[Start of section]

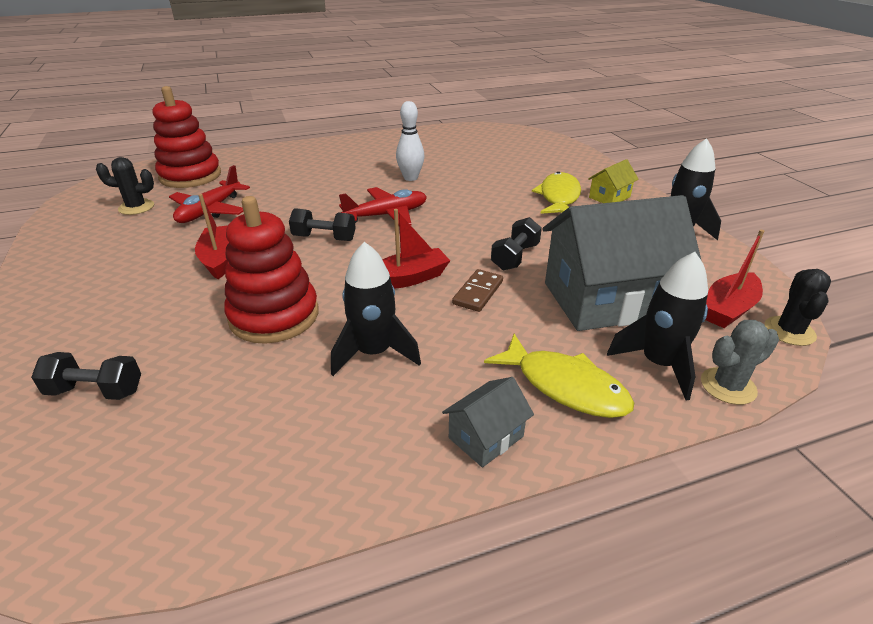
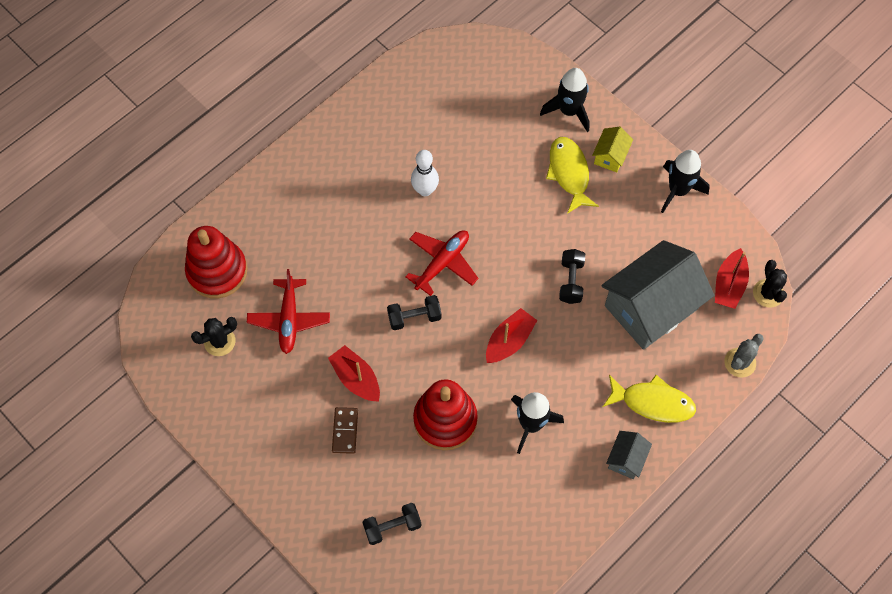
camera: 25 degrees left, 30 degrees up
(478, 292) = (564, 336): brown domino -> brown domino (345, 431)
(658, 364) = (698, 360): black rocket -> black rocket (569, 111)

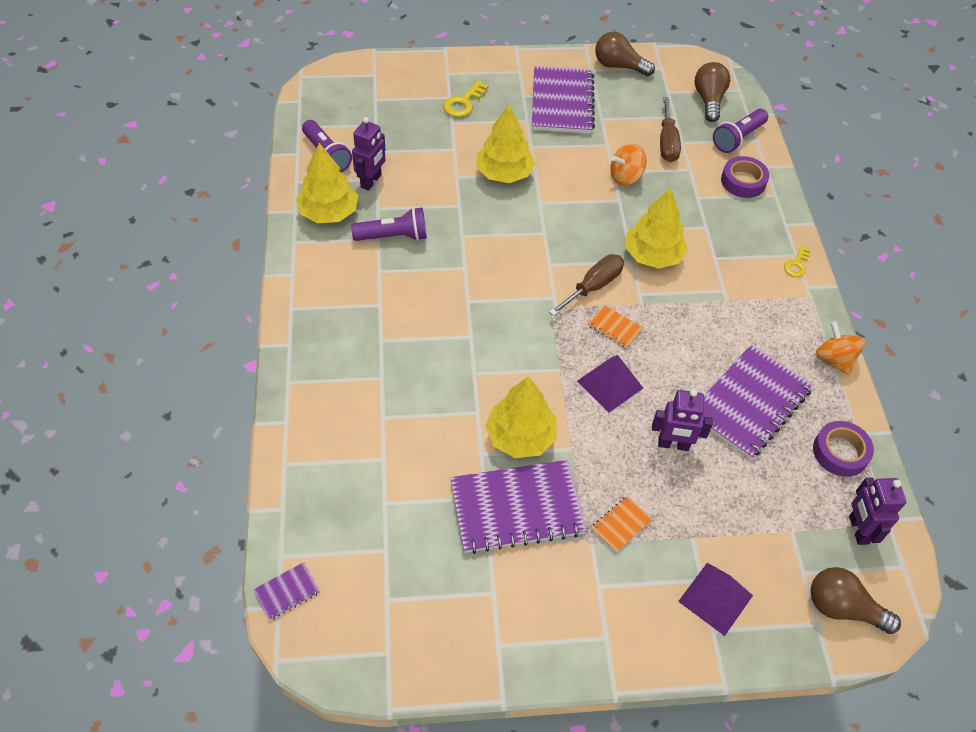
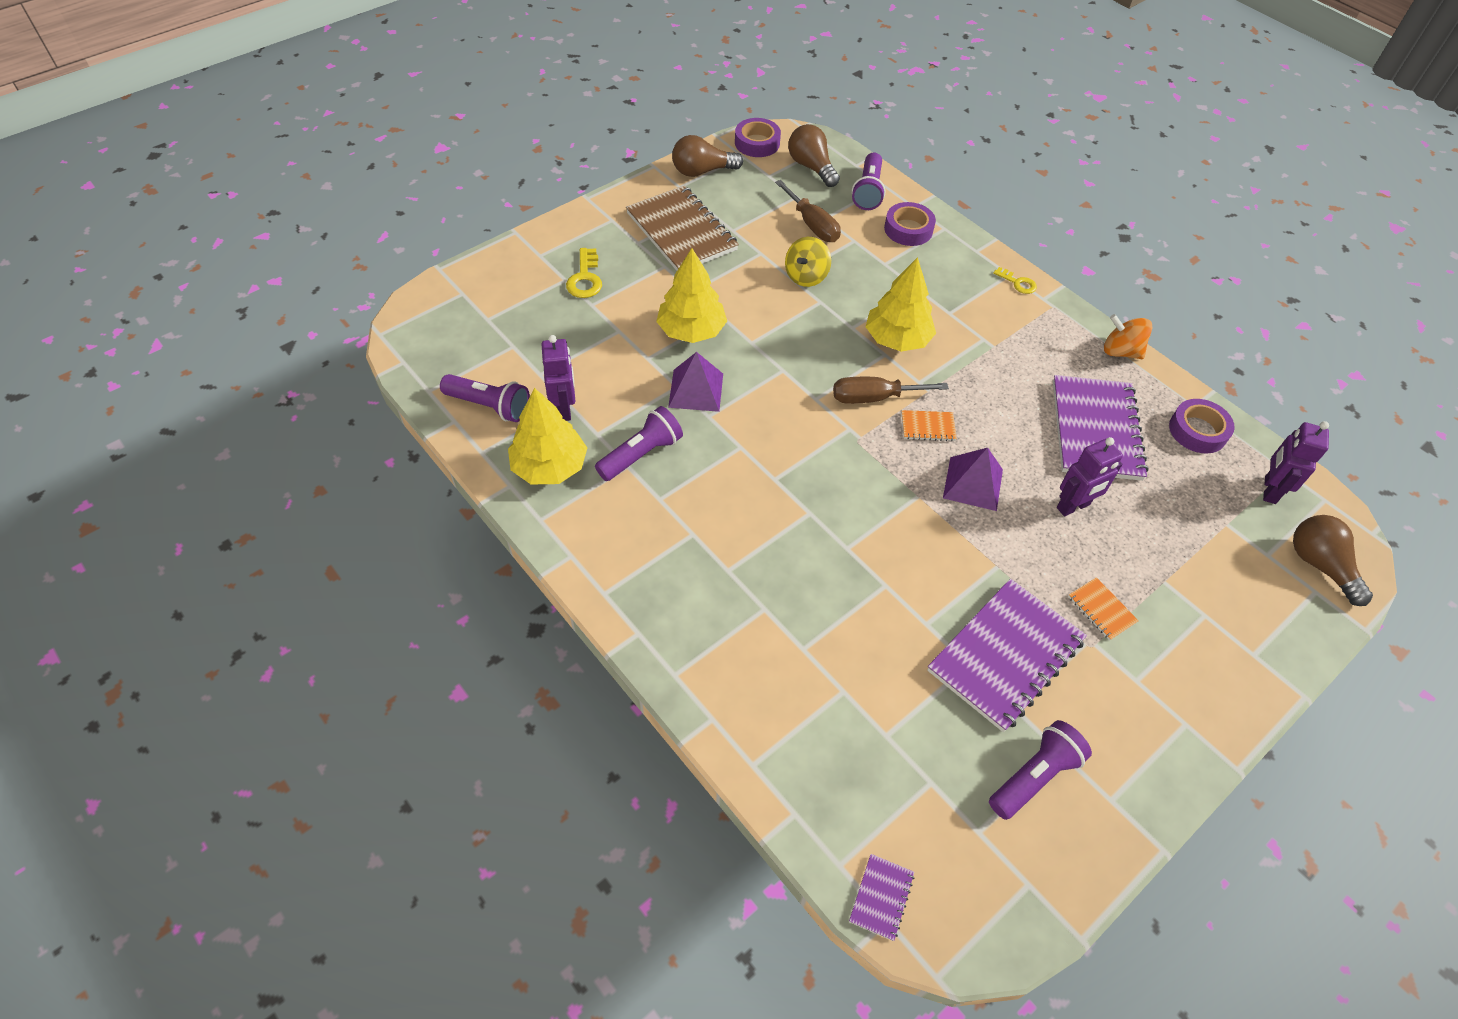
camera: 35 degrees left, 0 degrees up
(458, 594) = (1034, 776): none -> purple flashlight
(520, 436) = (945, 583): yellow tree -> none
(562, 102) = (682, 232): purple notebook -> brown notebook
(593, 286) = (874, 398): brown screwdriver -> brown screwdriver turned 105 degrees counterclockwise
(621, 524) = (1101, 610): orange notebook -> orange notebook turned 45 degrees counterclockwise
(625, 177) = (806, 276): orange spinning top -> yellow spinning top
(682, 64) = (757, 143): none -> purple tape
(715, 598) = (1230, 624): purple pyramid -> purple pyramid (696, 390)
(796, 264) = (1018, 283): yellow key -> yellow key turned 45 degrees counterclockwise
(842, 608) = (1319, 565): brown light bulb -> brown light bulb turned 75 degrees clockwise
(858, 530) = (1269, 490): purple robot -> purple robot turned 60 degrees clockwise

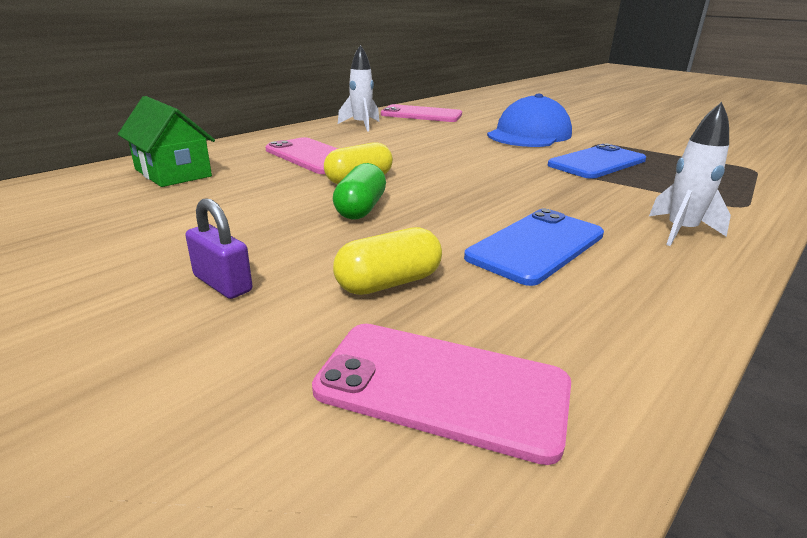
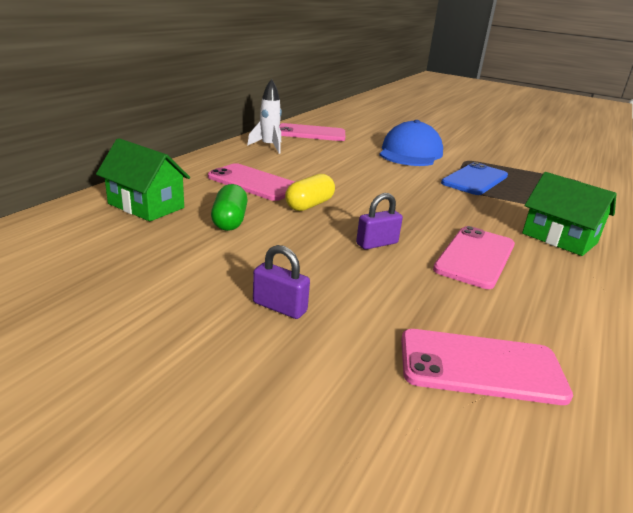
camera: 15 degrees left, 0 degrees up
(360, 209) = (331, 233): green capsule -> green capsule (229, 221)
(388, 283) = (397, 295): yellow capsule -> none
(410, 223) = (377, 243): none -> purple padlock
(536, 246) = (475, 257): blue phone -> pink phone
(680, 232) = (559, 238): white rocket -> green house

[End of section]

**Aim of the exercise**
Output the lines of the data exactly, starting at the first and ending with the line that has "(593, 286) = (874, 398): brown". Pictures are not part of it.

**Reply to the task**
camera: 25 degrees left, 30 degrees up
(478, 292) = (564, 336): brown domino -> brown domino (345, 431)
(658, 364) = (698, 360): black rocket -> black rocket (569, 111)

camera: 35 degrees left, 0 degrees up
(458, 594) = (1034, 776): none -> purple flashlight
(520, 436) = (945, 583): yellow tree -> none
(562, 102) = (682, 232): purple notebook -> brown notebook
(593, 286) = (874, 398): brown screwdriver -> brown screwdriver turned 105 degrees counterclockwise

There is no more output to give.